■ Modification records ■
§ §

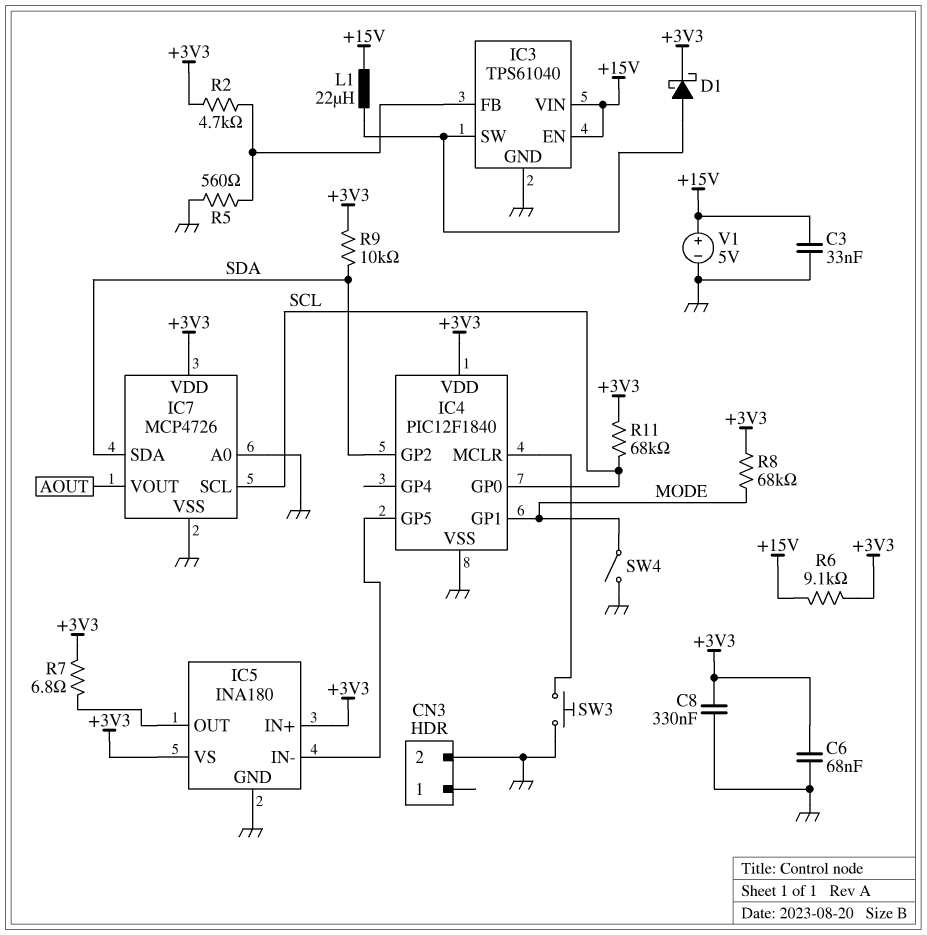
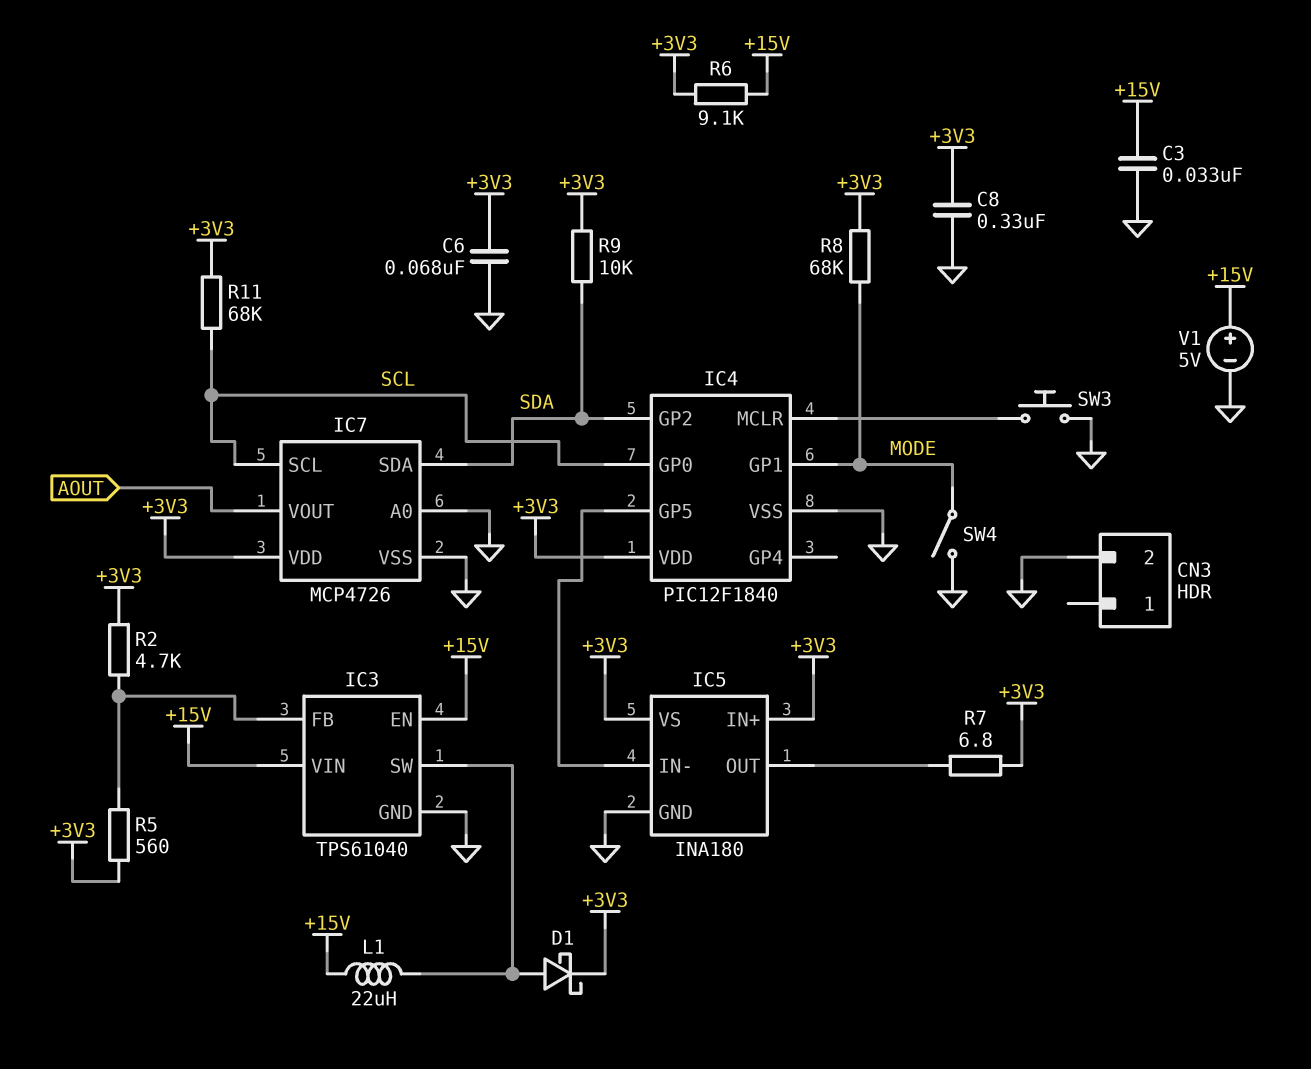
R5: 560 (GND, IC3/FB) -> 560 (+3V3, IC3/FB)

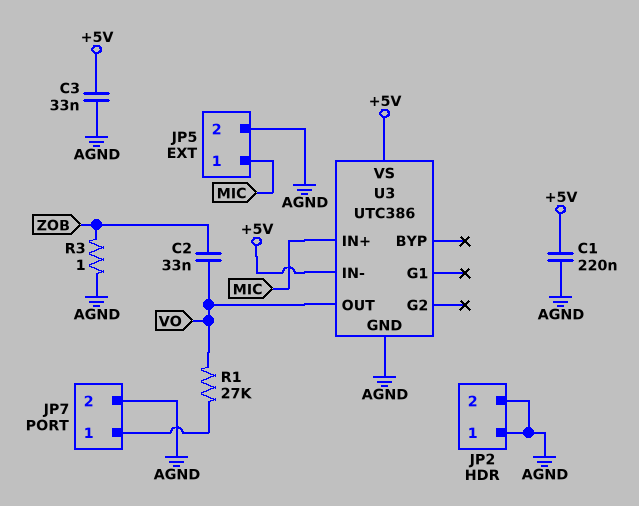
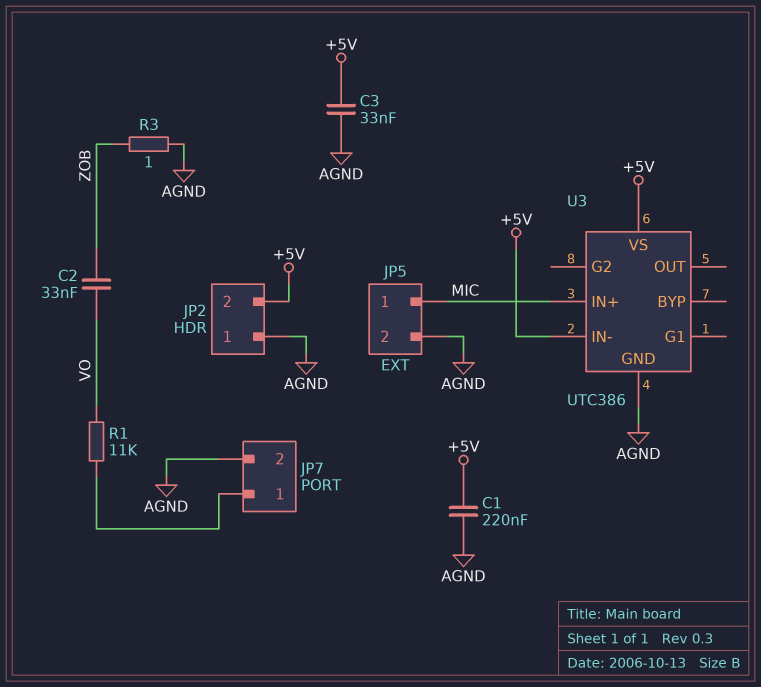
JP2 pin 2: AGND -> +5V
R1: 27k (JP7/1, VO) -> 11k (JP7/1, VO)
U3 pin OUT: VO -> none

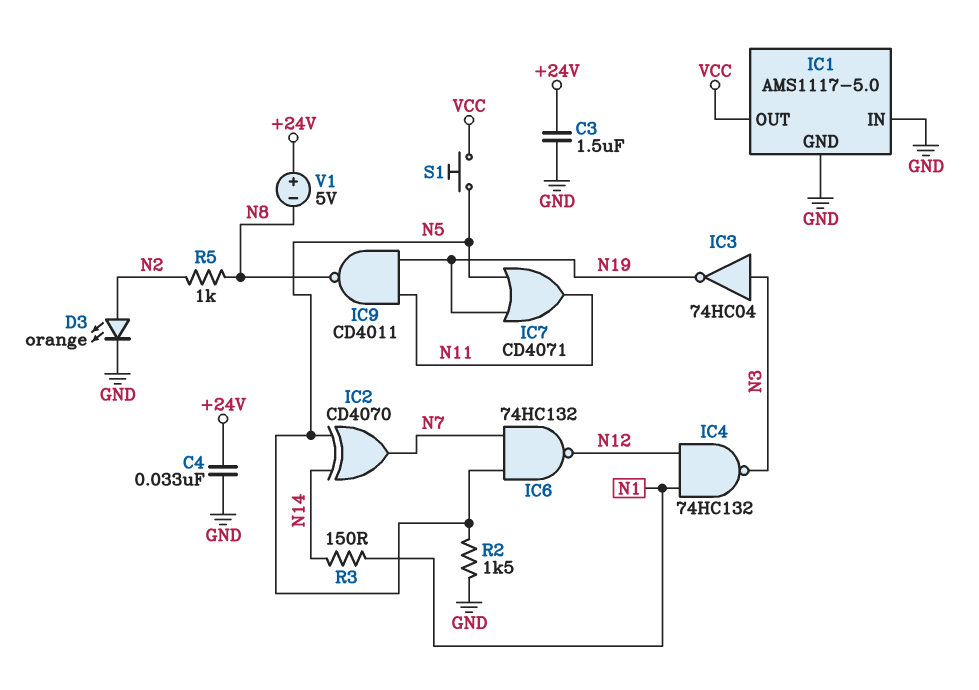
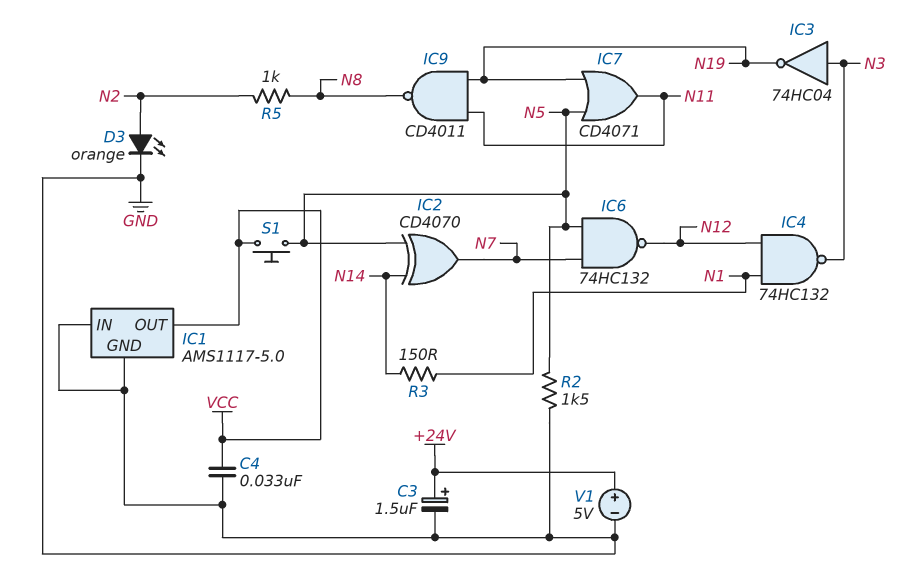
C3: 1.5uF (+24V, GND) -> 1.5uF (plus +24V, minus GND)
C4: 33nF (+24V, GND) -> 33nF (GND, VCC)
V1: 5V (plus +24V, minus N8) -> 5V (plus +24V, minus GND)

§ §

■ Task directions ■
Produce the entries above once more, exactly as given, with each picture left out.

■ Problem solution ■
R5: 560 (GND, IC3/FB) -> 560 (+3V3, IC3/FB)

JP2 pin 2: AGND -> +5V
R1: 27k (JP7/1, VO) -> 11k (JP7/1, VO)
U3 pin OUT: VO -> none

C3: 1.5uF (+24V, GND) -> 1.5uF (plus +24V, minus GND)
C4: 33nF (+24V, GND) -> 33nF (GND, VCC)
V1: 5V (plus +24V, minus N8) -> 5V (plus +24V, minus GND)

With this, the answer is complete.